■ ASSIGNMENT: Each line below that carries the string "BUZZER" must appear in the answer.

■ ENTRIES PROVIDED:

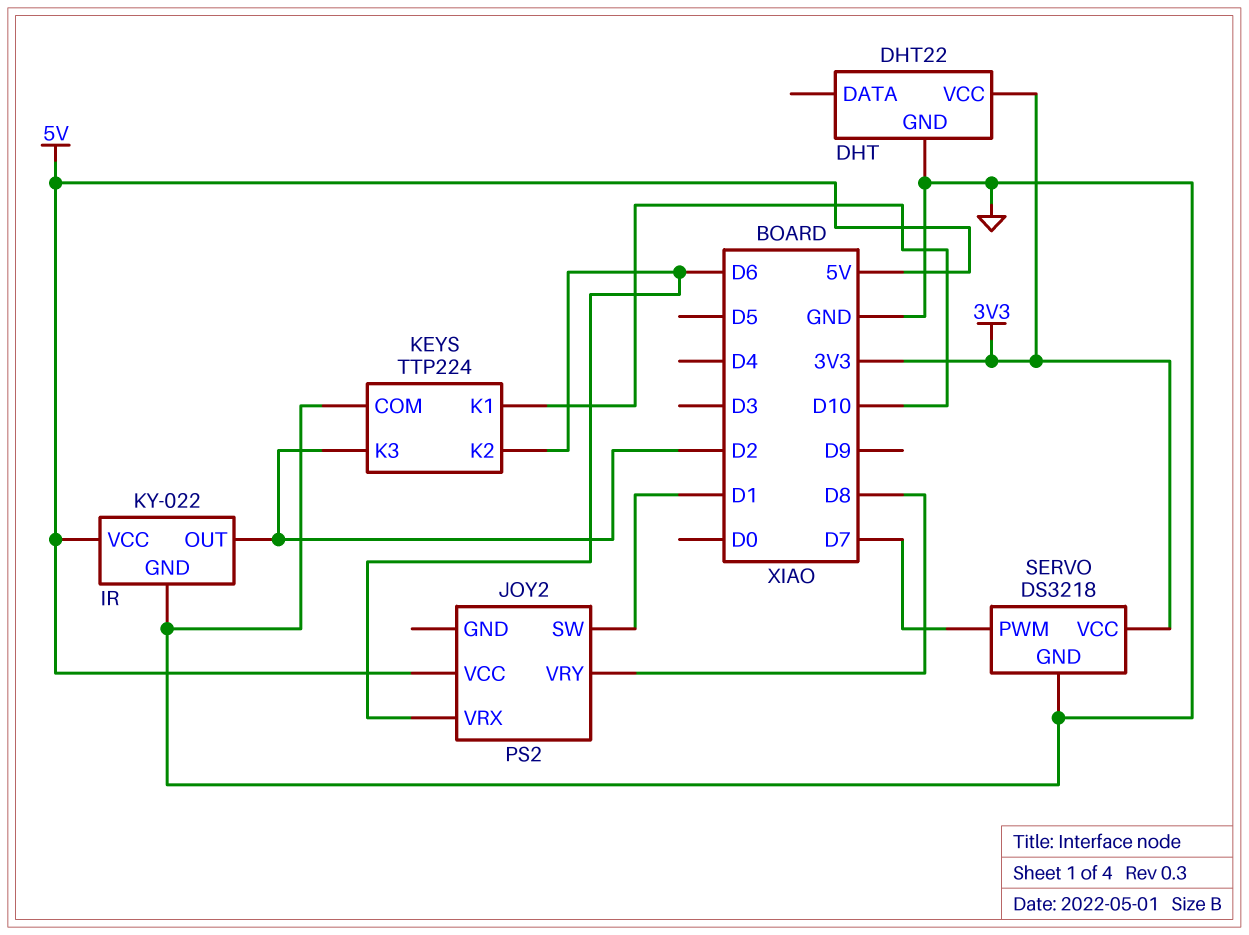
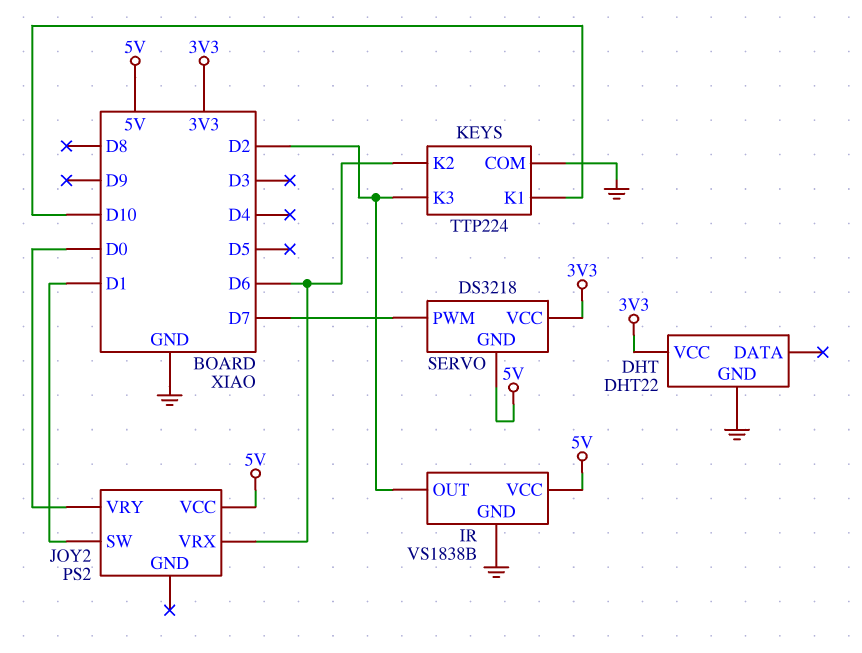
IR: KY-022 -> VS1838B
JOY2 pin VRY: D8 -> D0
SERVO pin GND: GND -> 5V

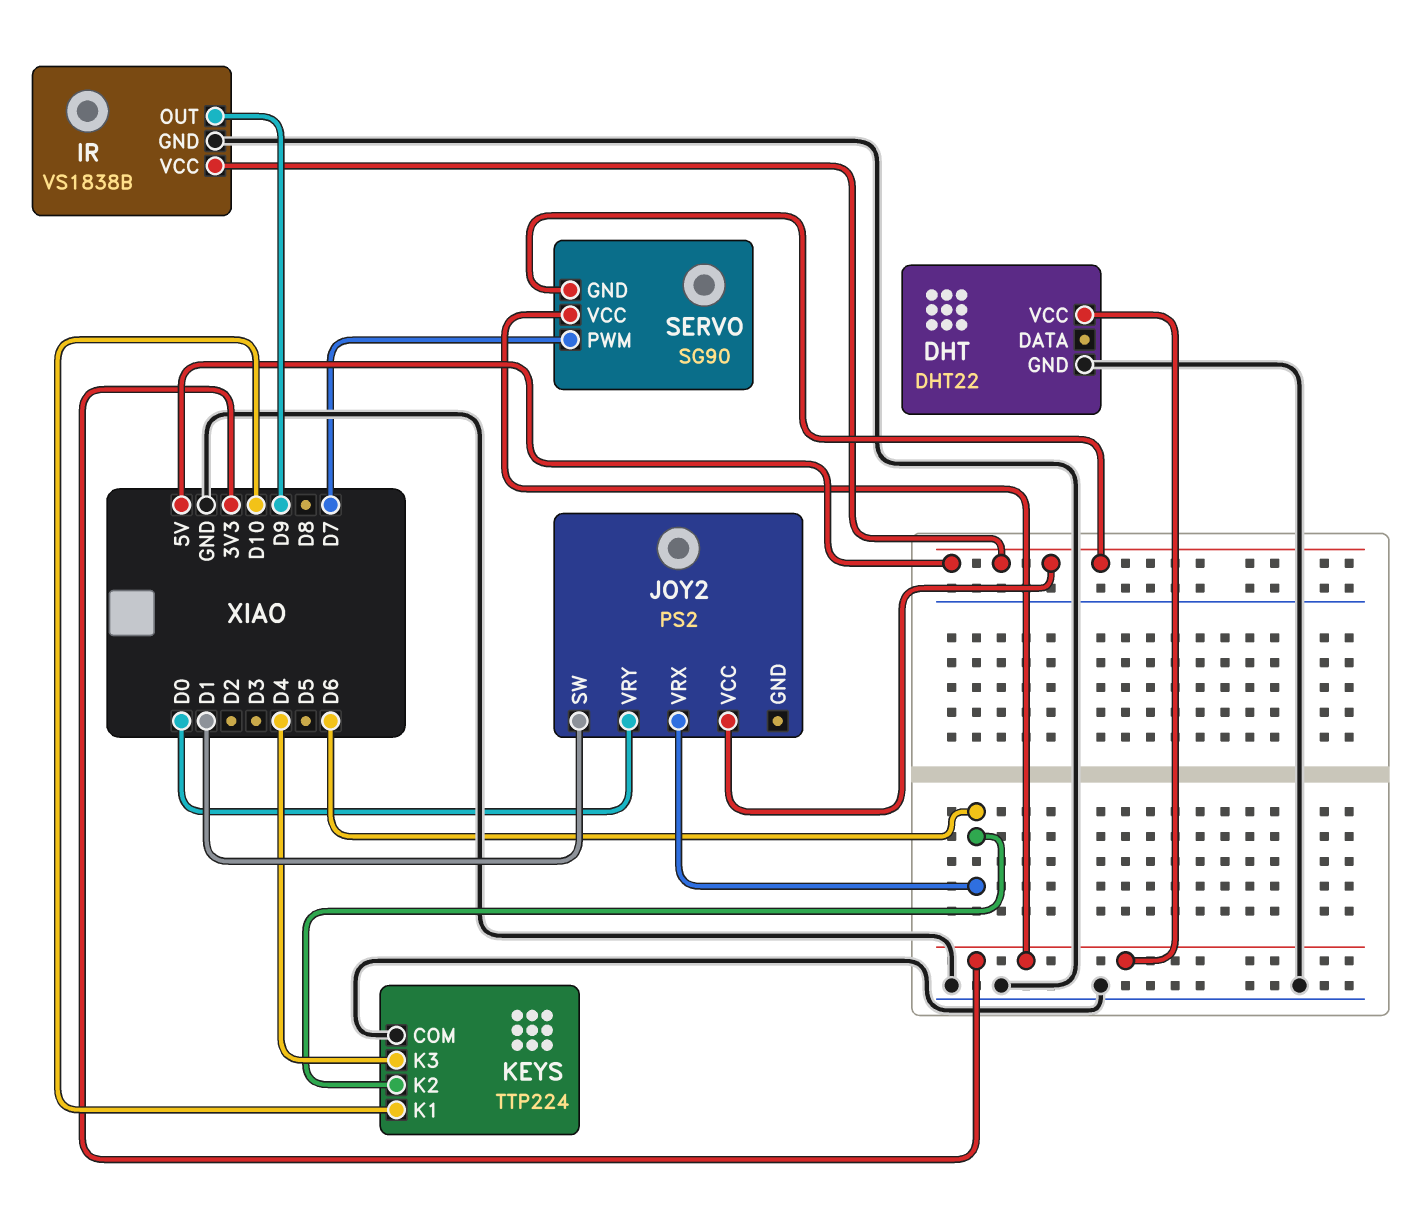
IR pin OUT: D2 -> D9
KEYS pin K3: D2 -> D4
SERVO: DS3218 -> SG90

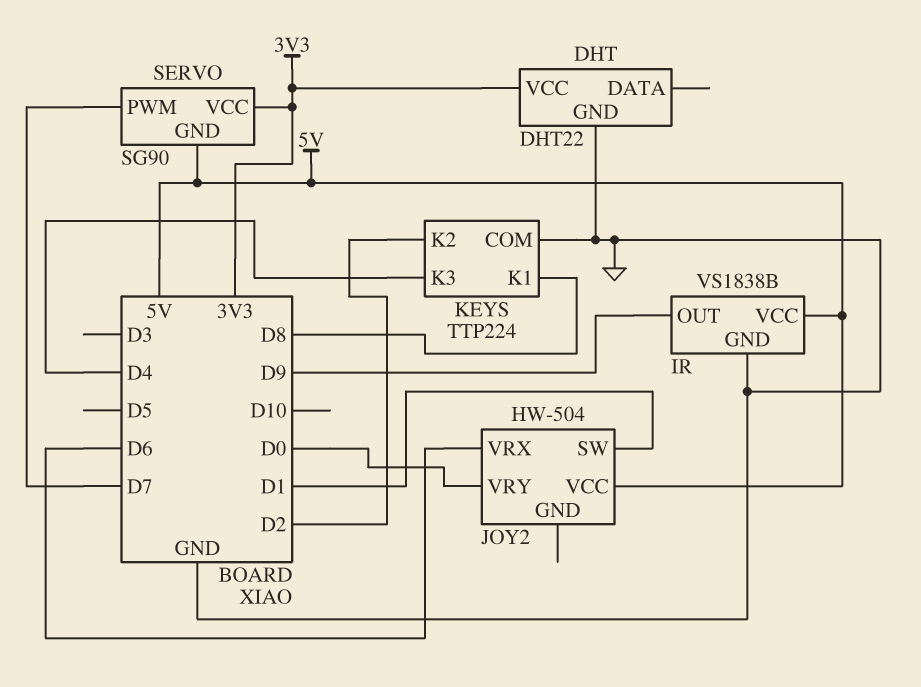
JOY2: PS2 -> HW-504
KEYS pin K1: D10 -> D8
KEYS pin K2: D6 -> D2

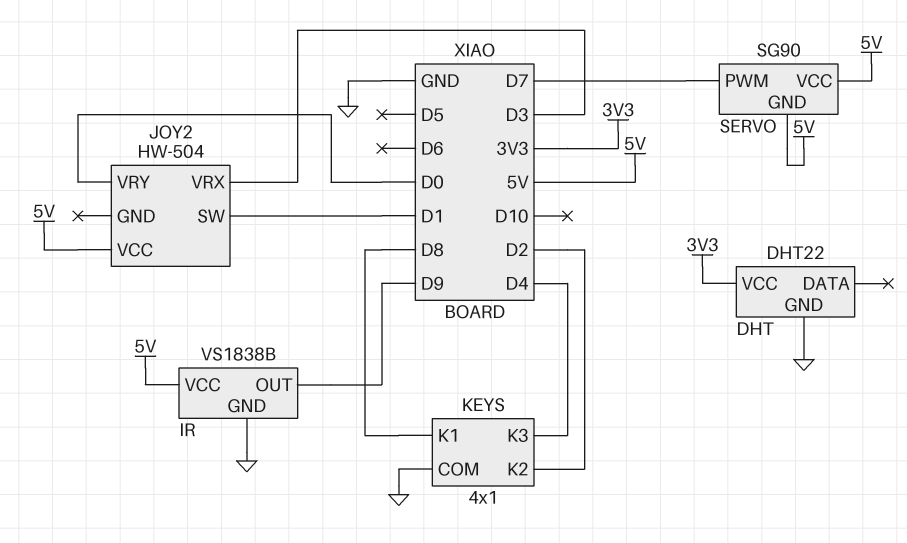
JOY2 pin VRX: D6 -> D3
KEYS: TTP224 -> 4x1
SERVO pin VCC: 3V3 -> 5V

* * *

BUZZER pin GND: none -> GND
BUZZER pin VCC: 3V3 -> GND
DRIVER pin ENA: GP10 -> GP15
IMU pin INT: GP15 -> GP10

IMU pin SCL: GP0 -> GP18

■ WRITTEN SOLUTION:
BUZZER pin GND: none -> GND
BUZZER pin VCC: 3V3 -> GND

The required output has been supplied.